- _Information supplied_
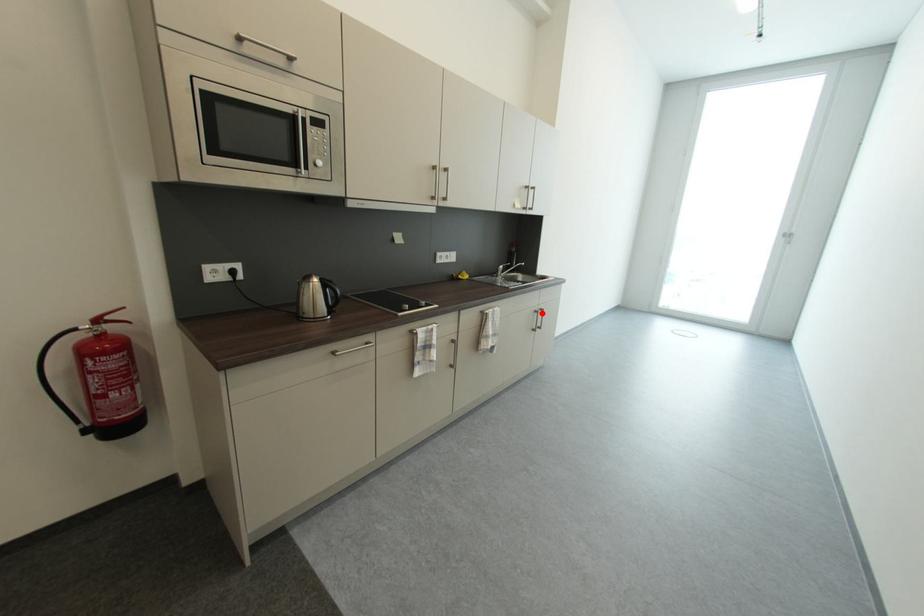
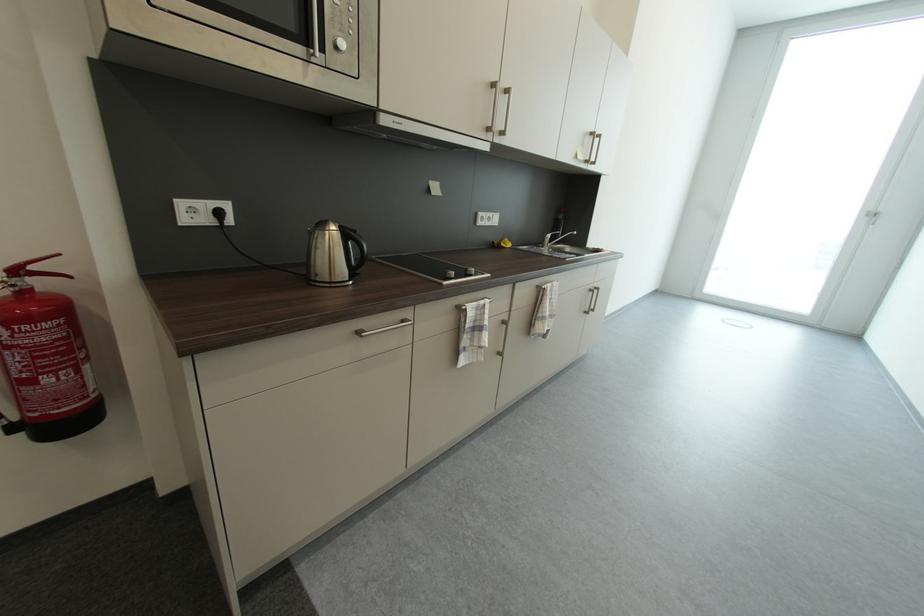
Locate, in the second image, the point that corresponds to the highlighted location in the first image.

(598, 292)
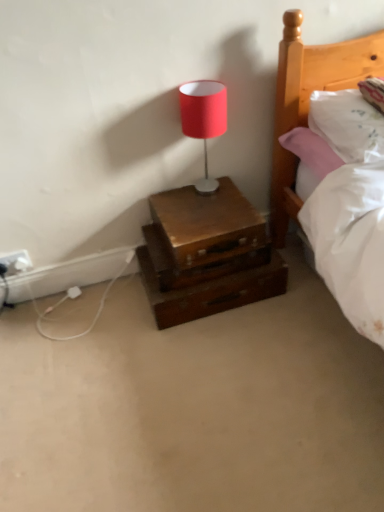
Question: Can you confirm if wooden chest at lower center is bigger than white plastic electric outlet at lower left?

Choices:
 (A) no
 (B) yes

Answer: (B)

Question: Does wooden chest at lower center have a greater height compared to white plastic electric outlet at lower left?

Choices:
 (A) yes
 (B) no

Answer: (A)

Question: Can you confirm if wooden chest at lower center is wider than white plastic electric outlet at lower left?

Choices:
 (A) yes
 (B) no

Answer: (A)

Question: From a real-world perspective, is wooden chest at lower center on top of white plastic electric outlet at lower left?

Choices:
 (A) yes
 (B) no

Answer: (A)

Question: Can you confirm if wooden chest at lower center is shorter than white plastic electric outlet at lower left?

Choices:
 (A) yes
 (B) no

Answer: (B)

Question: In terms of height, does white plastic electric outlet at lower left look taller or shorter compared to white soft mattress at lower right?

Choices:
 (A) tall
 (B) short

Answer: (B)

Question: Considering the positions of white plastic electric outlet at lower left and white soft mattress at lower right in the image, is white plastic electric outlet at lower left wider or thinner than white soft mattress at lower right?

Choices:
 (A) wide
 (B) thin

Answer: (B)

Question: From a real-world perspective, is white plastic electric outlet at lower left positioned above or below white soft mattress at lower right?

Choices:
 (A) above
 (B) below

Answer: (A)

Question: Is white plastic electric outlet at lower left bigger or smaller than white soft mattress at lower right?

Choices:
 (A) small
 (B) big

Answer: (A)

Question: Is wooden chest at lower center in front of or behind white plastic electric outlet at lower left in the image?

Choices:
 (A) front
 (B) behind

Answer: (A)

Question: Looking at their shapes, would you say wooden chest at lower center is wider or thinner than white plastic electric outlet at lower left?

Choices:
 (A) wide
 (B) thin

Answer: (A)

Question: From a real-world perspective, is wooden chest at lower center positioned above or below white plastic electric outlet at lower left?

Choices:
 (A) above
 (B) below

Answer: (A)

Question: From the image's perspective, relative to white plastic electric outlet at lower left, is wooden chest at lower center above or below?

Choices:
 (A) below
 (B) above

Answer: (B)

Question: From the image's perspective, is wooden chest at lower center positioned above or below white soft mattress at lower right?

Choices:
 (A) below
 (B) above

Answer: (B)

Question: Do you think wooden chest at lower center is within white soft mattress at lower right, or outside of it?

Choices:
 (A) outside
 (B) inside

Answer: (A)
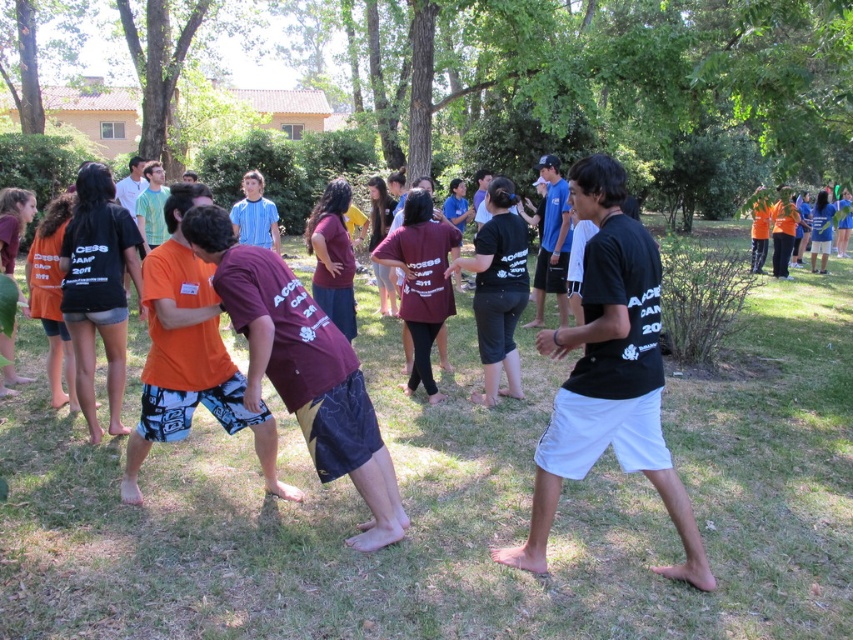
Locate an element on the screen. green grass at center is located at coordinates (460, 508).

Between point (10, 436) and point (614, 340), which one is positioned behind?

Positioned behind is point (10, 436).

The image size is (853, 640). In order to click on green grass at center in this screenshot , I will do `click(460, 508)`.

Consider the image. Between green grass at center and orange t-shirt at upper right, which one has less height?

With less height is green grass at center.

Does green grass at center have a larger size compared to orange t-shirt at upper right?

Yes.

I want to click on green grass at center, so click(460, 508).

Which is below, black matte shirt at center or orange t-shirt at upper right?

black matte shirt at center is below.

Between point (659, 401) and point (799, 232), which one is positioned behind?

Point (799, 232)

I want to click on black matte shirt at center, so click(608, 376).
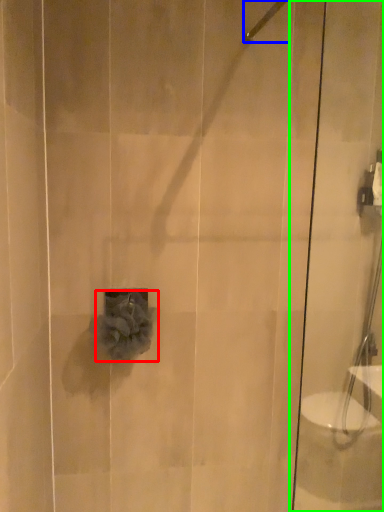
Question: Considering the real-world distances, which object is farthest from flower (highlighted by a red box)? shower (highlighted by a blue box) or shower door (highlighted by a green box)?

Choices:
 (A) shower
 (B) shower door

Answer: (A)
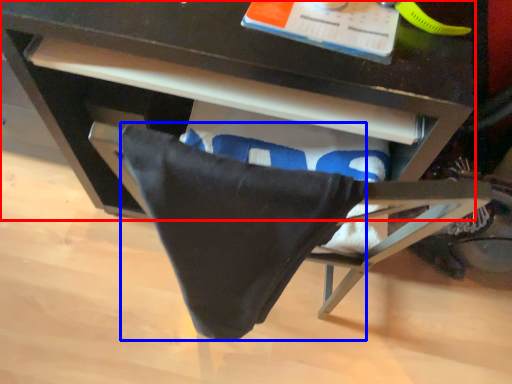
Question: Among these objects, which one is nearest to the camera, desk (highlighted by a red box) or blanket (highlighted by a blue box)?

Choices:
 (A) desk
 (B) blanket

Answer: (B)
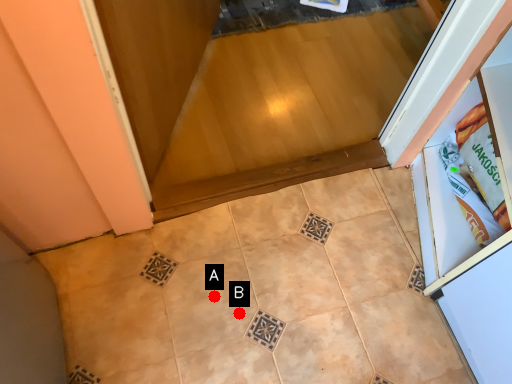
Question: Two points are circled on the image, labeled by A and B beside each circle. Which point appears closest to the camera in this image?

Choices:
 (A) A is closer
 (B) B is closer

Answer: (B)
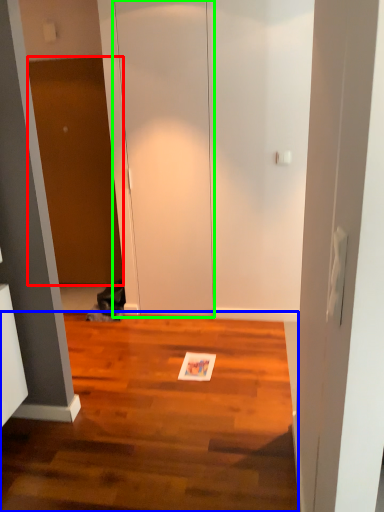
Question: Which object is positioned farthest from door (highlighted by a red box)? Select from hardwood (highlighted by a blue box) and glass door (highlighted by a green box).

Choices:
 (A) hardwood
 (B) glass door

Answer: (A)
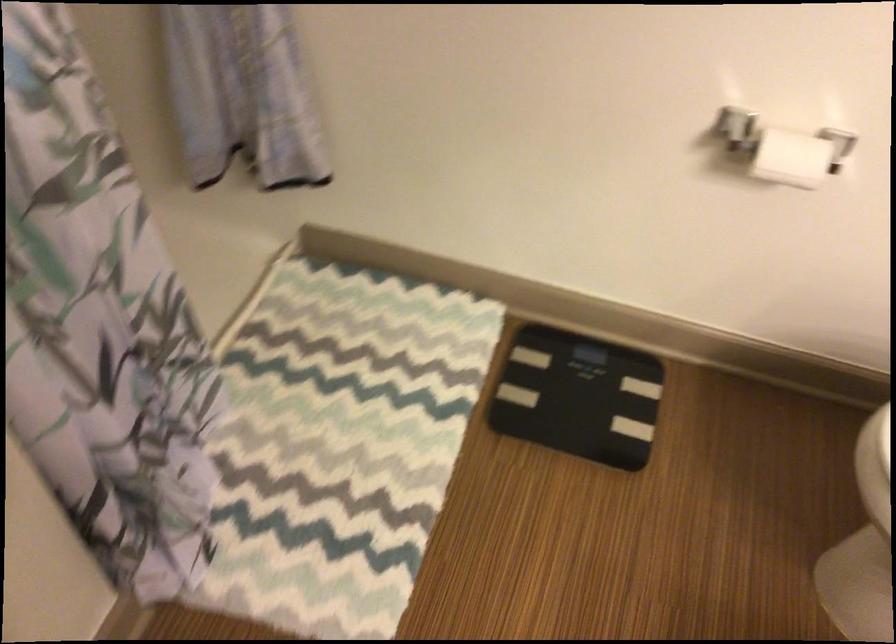
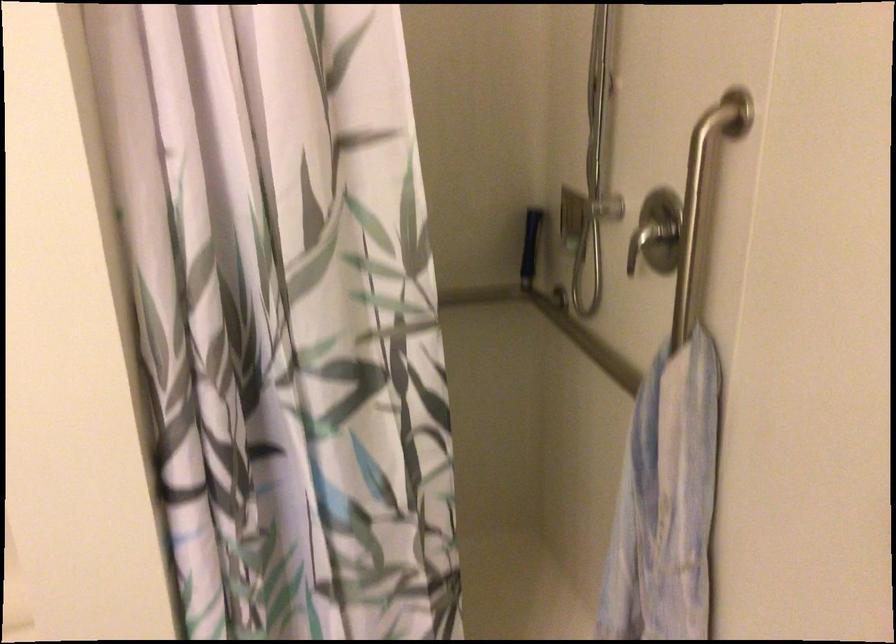
Question: The first image is from the beginning of the video and the second image is from the end. How did the camera likely rotate when shooting the video?

Choices:
 (A) Left
 (B) Right
 (C) Up
 (D) Down

Answer: (A)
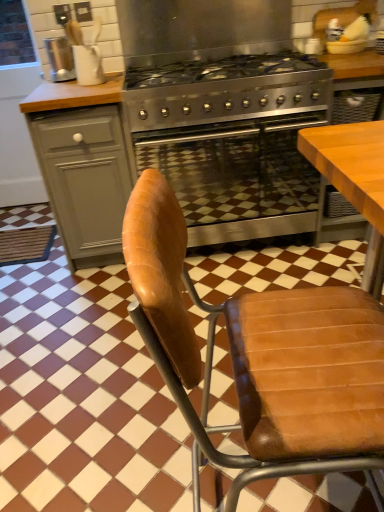
You are a GUI agent. You are given a task and a screenshot of the screen. Output one action in this format:
    pyautogui.click(x=<x>, y=<y>)
    Task: Click on the free space in front of matte gray cabinet at left
    
    Given the screenshot: What is the action you would take?
    pyautogui.click(x=89, y=298)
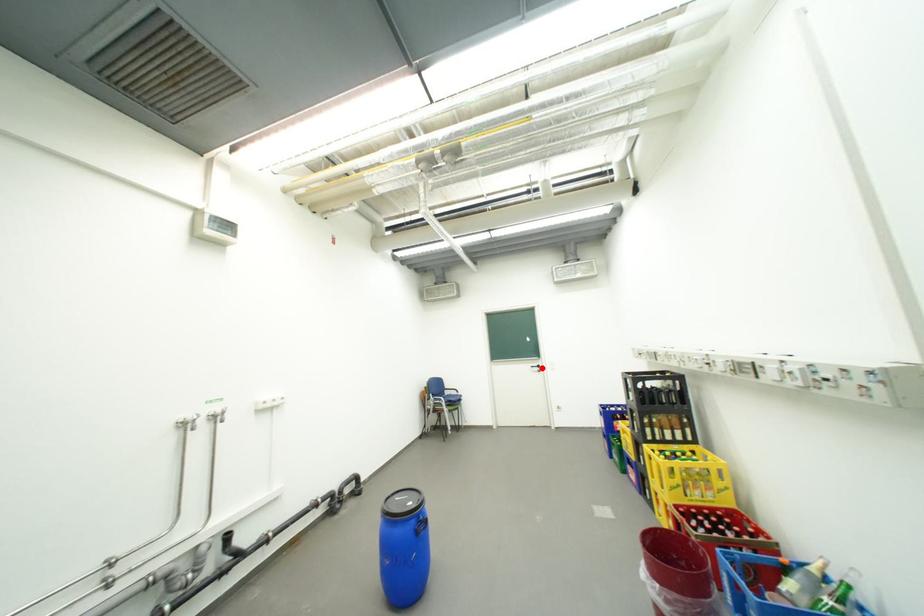
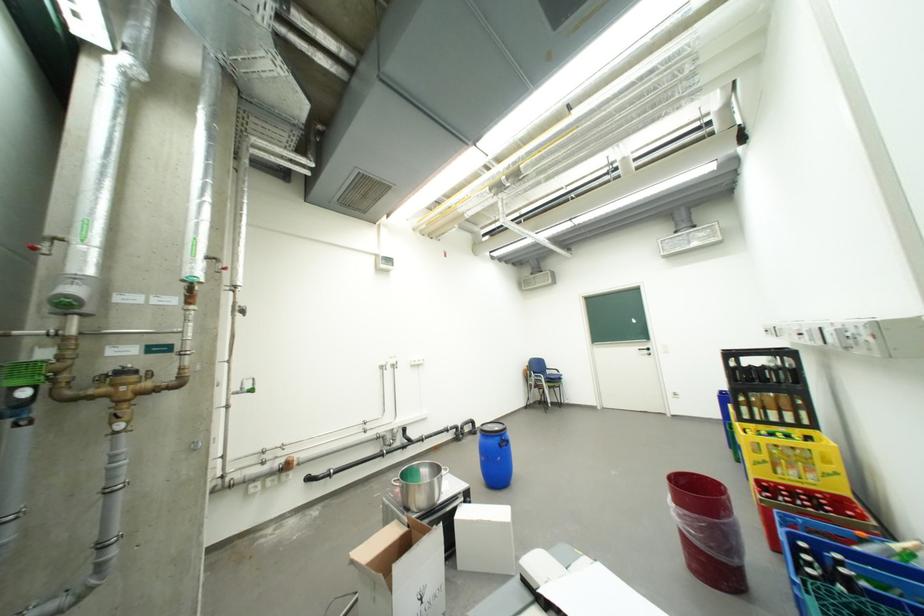
Find the pixel in the second image that matches the highlighted location in the first image.

(650, 351)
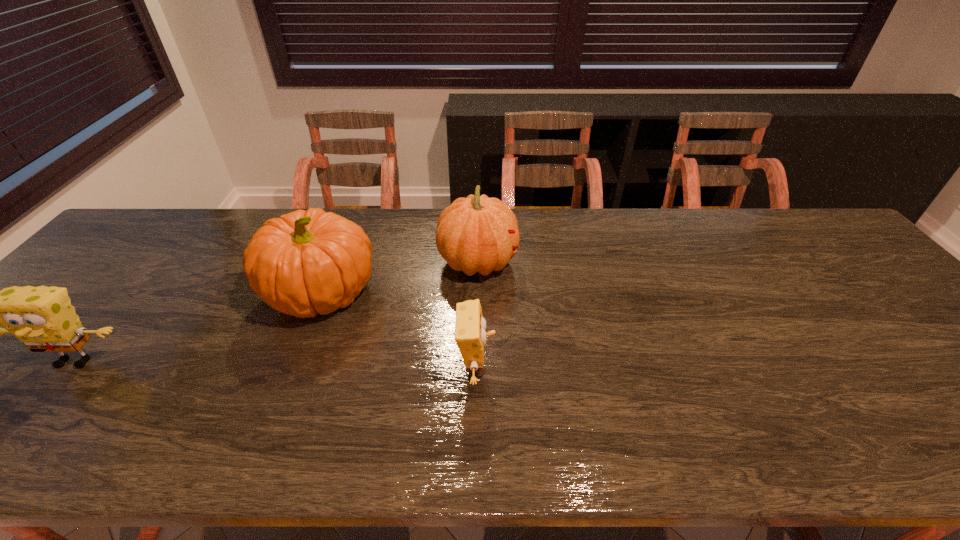
This screenshot has height=540, width=960. What are the coordinates of `object located at the far edge` in the screenshot? It's located at tap(475, 234).

Find the location of a particular element. object that is at the left edge is located at coordinates (43, 318).

Find the location of a particular element. The height and width of the screenshot is (540, 960). vacant space at the far edge of the desktop is located at coordinates (710, 235).

This screenshot has width=960, height=540. In order to click on vacant region at the near edge of the desktop in this screenshot , I will do `click(276, 450)`.

In the image, there is a desktop. Where is `free space at the left edge`? This screenshot has width=960, height=540. free space at the left edge is located at coordinates (38, 362).

Locate an element on the screen. The image size is (960, 540). free space at the right edge is located at coordinates tap(945, 414).

In the image, there is a desktop. What are the coordinates of `vacant area at the far left corner` in the screenshot? It's located at (149, 217).

This screenshot has height=540, width=960. Find the location of `free space at the far right corner of the desktop`. free space at the far right corner of the desktop is located at coordinates (771, 215).

The image size is (960, 540). I want to click on vacant region between the right pumpkin and the second object from left to right, so click(400, 278).

The width and height of the screenshot is (960, 540). In order to click on vacant point located between the third object from right to left and the left sponge in this screenshot , I will do `click(200, 327)`.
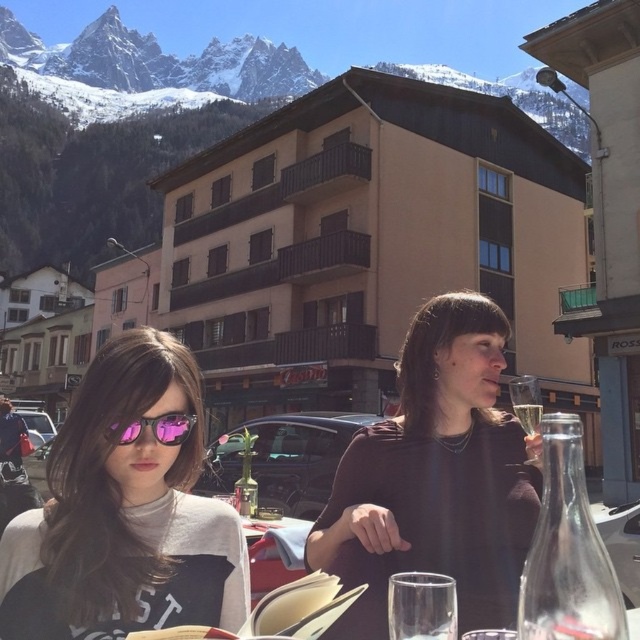
Question: Which point appears farthest from the camera in this image?

Choices:
 (A) (188, 428)
 (B) (525, 406)
 (C) (413, 428)
 (D) (42, 564)

Answer: (C)

Question: Which object is the farthest from the snowy rock mountain at upper left?

Choices:
 (A) clear glass wine at upper right
 (B) pink reflective sunglasses at left
 (C) clear glass flute at upper right

Answer: (C)

Question: Based on their relative distances, which object is nearer to the snowy rock mountain at upper left?

Choices:
 (A) pink reflective sunglasses at left
 (B) matte black dress at center

Answer: (B)

Question: Is matte black dress at center thinner than snowy rock mountain at upper left?

Choices:
 (A) no
 (B) yes

Answer: (B)

Question: Considering the relative positions of pink reflective sunglasses at left and snowy rock mountain at upper left in the image provided, where is pink reflective sunglasses at left located with respect to snowy rock mountain at upper left?

Choices:
 (A) left
 (B) right

Answer: (B)

Question: In this image, where is pink reflective sunglasses at left located relative to transparent glass at lower center?

Choices:
 (A) left
 (B) right

Answer: (A)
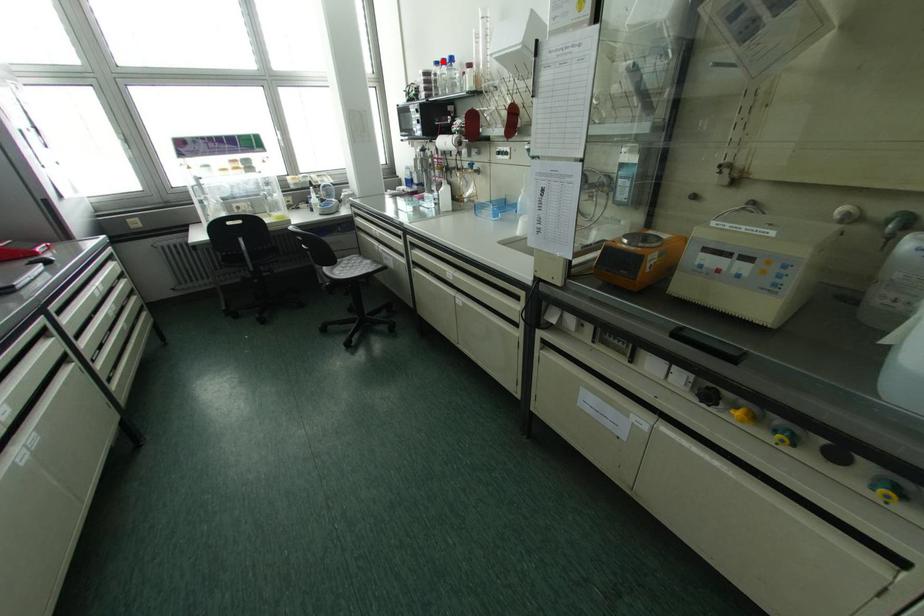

- _Aim of the task_
Copy out the lines of the items above, from the line with "With less height is green grass at center." to the line with "black matte shirt at center is below.", both ends included.

- _Correct output_
With less height is green grass at center.

Does green grass at center have a larger size compared to orange t-shirt at upper right?

Yes.

I want to click on green grass at center, so click(460, 508).

Which is below, black matte shirt at center or orange t-shirt at upper right?

black matte shirt at center is below.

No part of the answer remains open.